TASK OBJECTIVE: Set down, character for character, everything in the records below from the line holding "camera: 45 degrees left, 5 degrees down" down to the line holding "(483, 132) = (795, 282): blue", and no other line.

==== PROVIDED MATERIAL

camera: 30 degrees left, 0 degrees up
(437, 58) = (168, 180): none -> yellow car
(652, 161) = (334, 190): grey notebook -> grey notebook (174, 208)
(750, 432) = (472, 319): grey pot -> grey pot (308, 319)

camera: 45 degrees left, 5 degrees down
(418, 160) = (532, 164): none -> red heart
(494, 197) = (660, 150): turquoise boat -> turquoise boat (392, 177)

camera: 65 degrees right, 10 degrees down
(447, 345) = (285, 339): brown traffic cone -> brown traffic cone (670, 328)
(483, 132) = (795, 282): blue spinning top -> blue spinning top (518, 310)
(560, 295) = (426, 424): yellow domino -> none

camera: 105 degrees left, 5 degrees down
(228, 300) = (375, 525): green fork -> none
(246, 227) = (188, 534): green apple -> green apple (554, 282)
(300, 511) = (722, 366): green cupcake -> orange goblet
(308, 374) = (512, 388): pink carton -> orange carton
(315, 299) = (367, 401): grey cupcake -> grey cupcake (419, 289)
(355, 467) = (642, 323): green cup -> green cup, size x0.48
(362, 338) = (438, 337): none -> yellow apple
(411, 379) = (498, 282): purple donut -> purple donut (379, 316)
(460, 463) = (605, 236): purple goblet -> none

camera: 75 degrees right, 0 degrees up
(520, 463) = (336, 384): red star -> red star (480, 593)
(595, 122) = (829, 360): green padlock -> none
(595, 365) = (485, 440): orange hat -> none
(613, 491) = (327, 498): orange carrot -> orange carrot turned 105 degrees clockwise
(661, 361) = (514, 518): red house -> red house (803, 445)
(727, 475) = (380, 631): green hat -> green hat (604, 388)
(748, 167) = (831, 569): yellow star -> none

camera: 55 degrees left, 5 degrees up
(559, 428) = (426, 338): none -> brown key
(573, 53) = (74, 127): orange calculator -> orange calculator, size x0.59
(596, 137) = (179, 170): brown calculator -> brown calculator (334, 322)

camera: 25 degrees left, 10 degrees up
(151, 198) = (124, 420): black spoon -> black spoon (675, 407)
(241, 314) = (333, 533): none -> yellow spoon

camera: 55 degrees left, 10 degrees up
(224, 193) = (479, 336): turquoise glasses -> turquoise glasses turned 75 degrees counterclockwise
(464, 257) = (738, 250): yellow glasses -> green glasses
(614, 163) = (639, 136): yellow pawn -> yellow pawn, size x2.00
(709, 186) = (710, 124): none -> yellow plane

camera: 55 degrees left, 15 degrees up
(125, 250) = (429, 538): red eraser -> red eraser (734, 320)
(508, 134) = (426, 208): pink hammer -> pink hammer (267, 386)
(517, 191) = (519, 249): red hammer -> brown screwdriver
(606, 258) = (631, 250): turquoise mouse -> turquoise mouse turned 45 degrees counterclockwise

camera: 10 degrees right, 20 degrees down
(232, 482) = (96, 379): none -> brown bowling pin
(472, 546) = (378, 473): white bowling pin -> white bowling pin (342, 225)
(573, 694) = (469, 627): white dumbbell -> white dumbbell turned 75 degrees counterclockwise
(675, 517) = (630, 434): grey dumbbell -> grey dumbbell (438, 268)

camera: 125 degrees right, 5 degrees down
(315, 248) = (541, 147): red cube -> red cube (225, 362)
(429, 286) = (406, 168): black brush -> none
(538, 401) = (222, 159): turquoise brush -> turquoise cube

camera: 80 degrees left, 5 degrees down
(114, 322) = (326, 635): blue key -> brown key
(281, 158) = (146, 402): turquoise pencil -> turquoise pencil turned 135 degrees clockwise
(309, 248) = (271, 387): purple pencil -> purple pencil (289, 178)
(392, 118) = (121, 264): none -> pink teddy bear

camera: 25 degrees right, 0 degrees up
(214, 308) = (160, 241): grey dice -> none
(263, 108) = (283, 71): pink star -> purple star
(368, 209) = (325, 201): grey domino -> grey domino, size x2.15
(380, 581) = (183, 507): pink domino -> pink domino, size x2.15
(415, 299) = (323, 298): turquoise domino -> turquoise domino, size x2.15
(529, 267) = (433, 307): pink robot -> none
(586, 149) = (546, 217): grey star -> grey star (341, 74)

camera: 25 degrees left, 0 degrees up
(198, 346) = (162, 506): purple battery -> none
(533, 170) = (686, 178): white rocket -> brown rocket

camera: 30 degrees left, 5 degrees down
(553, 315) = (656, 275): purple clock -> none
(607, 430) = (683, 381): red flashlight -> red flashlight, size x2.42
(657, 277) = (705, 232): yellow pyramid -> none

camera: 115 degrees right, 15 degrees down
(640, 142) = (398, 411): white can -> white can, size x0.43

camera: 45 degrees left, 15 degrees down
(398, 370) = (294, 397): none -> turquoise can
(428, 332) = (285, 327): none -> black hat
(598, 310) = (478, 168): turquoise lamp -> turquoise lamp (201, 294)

========

ANSWER TO THIS EXERCISE:
camera: 45 degrees left, 5 degrees down
(418, 160) = (532, 164): none -> red heart
(494, 197) = (660, 150): turquoise boat -> turquoise boat (392, 177)

camera: 65 degrees right, 10 degrees down
(447, 345) = (285, 339): brown traffic cone -> brown traffic cone (670, 328)
(483, 132) = (795, 282): blue spinning top -> blue spinning top (518, 310)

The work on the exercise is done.